- Assignment
Among the entries below, one stretch runs from the line that contains "71, 65, 110>" through the line that contains "258, 119, 77>". Repeat that stretch exactly, ends included, and only that.

━━━ Supplied material

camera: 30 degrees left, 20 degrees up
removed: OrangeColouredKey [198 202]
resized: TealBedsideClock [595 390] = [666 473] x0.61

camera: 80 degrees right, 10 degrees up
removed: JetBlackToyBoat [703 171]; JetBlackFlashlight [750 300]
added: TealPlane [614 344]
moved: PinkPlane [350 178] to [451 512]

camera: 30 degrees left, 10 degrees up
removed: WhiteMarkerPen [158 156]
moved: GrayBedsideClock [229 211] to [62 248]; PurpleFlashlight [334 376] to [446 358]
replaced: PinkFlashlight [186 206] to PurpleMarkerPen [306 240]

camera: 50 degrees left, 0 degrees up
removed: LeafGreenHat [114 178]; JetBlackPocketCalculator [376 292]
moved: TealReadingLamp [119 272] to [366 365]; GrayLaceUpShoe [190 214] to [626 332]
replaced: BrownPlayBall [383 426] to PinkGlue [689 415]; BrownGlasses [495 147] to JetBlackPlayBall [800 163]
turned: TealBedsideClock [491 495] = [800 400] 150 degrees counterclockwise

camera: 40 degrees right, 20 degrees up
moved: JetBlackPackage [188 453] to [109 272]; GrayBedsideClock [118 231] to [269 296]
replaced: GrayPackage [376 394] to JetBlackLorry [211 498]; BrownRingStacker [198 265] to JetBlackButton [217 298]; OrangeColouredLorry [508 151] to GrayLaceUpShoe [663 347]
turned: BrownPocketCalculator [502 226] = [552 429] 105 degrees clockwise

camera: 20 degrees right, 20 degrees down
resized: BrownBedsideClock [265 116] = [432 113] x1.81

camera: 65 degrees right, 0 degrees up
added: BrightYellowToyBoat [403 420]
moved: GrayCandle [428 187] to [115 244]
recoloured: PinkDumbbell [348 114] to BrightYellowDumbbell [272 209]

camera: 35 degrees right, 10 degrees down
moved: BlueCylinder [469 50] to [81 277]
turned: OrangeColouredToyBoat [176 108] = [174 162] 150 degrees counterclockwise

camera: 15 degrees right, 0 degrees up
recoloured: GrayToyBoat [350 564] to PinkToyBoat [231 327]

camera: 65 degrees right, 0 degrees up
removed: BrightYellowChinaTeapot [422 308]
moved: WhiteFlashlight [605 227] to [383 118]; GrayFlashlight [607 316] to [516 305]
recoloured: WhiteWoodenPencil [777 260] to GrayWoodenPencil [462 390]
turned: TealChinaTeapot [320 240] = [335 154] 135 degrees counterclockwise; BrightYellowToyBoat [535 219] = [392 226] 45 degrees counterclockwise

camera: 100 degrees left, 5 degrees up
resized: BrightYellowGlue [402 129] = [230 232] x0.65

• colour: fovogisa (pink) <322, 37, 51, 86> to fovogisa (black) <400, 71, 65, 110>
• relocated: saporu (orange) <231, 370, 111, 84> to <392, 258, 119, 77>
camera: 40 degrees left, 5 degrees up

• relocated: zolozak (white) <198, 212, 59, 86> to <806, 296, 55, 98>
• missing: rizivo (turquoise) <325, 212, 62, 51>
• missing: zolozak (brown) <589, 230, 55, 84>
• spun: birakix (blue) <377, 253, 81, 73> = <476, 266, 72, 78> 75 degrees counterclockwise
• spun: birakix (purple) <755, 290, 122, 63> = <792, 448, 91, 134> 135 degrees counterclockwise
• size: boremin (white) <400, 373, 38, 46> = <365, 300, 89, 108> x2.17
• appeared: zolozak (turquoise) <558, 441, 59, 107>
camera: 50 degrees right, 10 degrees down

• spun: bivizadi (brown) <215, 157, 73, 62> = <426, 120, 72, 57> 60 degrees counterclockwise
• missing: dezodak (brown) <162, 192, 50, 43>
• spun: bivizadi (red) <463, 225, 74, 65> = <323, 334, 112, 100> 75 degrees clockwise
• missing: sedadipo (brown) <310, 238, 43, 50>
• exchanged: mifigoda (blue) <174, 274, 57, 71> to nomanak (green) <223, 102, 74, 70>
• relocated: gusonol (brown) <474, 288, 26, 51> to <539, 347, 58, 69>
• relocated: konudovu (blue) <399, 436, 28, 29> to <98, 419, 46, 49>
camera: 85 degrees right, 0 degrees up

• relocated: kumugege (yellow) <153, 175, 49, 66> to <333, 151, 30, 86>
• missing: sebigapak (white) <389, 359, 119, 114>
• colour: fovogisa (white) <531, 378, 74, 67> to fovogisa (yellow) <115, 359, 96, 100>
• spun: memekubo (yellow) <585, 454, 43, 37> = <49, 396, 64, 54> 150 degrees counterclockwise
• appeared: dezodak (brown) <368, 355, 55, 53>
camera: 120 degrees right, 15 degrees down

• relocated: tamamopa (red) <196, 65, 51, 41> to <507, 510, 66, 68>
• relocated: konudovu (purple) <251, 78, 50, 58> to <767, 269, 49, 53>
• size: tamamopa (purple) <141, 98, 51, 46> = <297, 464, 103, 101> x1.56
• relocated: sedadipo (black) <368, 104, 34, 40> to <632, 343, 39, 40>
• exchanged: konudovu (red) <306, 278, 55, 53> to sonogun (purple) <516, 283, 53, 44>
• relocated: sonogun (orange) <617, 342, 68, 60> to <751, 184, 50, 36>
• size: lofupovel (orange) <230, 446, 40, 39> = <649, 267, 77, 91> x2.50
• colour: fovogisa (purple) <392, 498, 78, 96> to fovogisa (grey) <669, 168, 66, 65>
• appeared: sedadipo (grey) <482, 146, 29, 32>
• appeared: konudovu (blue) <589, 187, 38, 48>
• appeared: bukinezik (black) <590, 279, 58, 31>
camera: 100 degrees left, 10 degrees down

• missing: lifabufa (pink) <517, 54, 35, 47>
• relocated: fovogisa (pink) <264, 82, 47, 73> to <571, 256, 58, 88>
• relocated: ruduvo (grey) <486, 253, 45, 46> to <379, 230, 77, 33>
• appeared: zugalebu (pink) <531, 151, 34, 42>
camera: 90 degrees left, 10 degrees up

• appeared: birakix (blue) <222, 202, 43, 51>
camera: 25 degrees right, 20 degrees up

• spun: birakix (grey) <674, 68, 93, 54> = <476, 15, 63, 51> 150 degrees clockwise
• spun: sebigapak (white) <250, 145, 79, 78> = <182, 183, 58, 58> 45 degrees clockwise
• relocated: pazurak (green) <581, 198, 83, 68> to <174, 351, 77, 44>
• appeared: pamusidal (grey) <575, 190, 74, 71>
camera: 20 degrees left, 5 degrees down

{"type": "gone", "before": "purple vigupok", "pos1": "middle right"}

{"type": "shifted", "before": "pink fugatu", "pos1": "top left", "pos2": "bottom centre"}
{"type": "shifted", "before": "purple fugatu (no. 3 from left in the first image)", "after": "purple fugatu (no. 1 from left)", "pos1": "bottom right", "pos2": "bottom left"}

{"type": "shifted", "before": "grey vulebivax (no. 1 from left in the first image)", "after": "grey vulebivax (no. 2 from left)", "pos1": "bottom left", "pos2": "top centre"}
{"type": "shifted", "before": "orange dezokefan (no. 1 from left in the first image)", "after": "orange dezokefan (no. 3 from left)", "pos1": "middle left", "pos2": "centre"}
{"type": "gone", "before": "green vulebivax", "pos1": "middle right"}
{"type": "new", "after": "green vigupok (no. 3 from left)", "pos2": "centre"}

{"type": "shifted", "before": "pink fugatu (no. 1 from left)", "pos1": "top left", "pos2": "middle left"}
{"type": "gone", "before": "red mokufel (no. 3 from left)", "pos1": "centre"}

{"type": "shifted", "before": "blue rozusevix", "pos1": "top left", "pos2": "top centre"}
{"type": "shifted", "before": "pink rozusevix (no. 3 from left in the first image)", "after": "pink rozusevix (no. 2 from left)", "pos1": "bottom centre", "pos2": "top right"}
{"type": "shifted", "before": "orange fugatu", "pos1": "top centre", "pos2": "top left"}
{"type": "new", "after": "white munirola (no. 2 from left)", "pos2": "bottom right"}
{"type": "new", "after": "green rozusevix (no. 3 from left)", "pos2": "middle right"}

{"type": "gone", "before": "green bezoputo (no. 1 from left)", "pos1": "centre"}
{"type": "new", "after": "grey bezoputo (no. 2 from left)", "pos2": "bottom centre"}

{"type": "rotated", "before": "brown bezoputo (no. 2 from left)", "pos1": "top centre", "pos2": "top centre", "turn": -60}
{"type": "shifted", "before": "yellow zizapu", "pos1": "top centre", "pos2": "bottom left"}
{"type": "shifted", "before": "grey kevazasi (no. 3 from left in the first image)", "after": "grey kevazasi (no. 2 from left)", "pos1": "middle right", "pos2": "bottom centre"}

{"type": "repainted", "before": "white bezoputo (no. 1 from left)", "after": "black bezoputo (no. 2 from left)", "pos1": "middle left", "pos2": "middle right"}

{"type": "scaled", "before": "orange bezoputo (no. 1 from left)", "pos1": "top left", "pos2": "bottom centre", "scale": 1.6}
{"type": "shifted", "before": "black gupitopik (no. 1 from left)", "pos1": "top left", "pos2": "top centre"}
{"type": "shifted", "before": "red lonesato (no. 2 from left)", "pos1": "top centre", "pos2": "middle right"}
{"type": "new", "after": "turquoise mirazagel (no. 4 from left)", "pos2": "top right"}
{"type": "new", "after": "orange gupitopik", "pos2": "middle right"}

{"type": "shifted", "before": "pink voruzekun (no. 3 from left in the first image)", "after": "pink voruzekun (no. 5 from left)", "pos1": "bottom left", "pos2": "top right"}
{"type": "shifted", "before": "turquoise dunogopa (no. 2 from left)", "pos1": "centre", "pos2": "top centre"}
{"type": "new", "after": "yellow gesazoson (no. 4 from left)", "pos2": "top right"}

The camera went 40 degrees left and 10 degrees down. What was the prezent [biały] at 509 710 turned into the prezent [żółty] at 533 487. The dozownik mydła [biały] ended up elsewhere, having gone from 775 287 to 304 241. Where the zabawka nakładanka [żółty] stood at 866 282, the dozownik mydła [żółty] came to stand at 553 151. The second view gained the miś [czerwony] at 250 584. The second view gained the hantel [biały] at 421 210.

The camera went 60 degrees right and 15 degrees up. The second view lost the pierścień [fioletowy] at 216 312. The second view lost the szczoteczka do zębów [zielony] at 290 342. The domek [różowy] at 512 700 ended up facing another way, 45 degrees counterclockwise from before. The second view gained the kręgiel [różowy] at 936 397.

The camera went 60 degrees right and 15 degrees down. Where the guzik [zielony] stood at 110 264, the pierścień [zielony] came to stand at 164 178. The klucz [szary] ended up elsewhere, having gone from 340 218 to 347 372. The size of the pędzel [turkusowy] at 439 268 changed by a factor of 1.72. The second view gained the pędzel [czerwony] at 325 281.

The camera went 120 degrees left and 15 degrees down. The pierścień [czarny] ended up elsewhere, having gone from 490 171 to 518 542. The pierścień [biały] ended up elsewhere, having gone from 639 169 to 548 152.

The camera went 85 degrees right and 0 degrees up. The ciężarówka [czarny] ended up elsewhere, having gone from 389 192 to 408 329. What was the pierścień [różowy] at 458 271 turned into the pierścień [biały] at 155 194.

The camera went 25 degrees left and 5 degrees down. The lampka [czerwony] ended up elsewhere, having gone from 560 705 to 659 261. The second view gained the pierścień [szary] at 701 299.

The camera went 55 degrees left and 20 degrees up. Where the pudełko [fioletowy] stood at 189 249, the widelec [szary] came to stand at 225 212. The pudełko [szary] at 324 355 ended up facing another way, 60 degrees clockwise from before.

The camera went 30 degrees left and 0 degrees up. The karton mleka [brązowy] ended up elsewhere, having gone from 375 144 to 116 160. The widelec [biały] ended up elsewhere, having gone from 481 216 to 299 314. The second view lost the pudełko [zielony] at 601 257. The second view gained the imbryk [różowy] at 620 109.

━━━━━━

- Exercise result
• colour: fovogisa (pink) <322, 37, 51, 86> to fovogisa (black) <400, 71, 65, 110>
• relocated: saporu (orange) <231, 370, 111, 84> to <392, 258, 119, 77>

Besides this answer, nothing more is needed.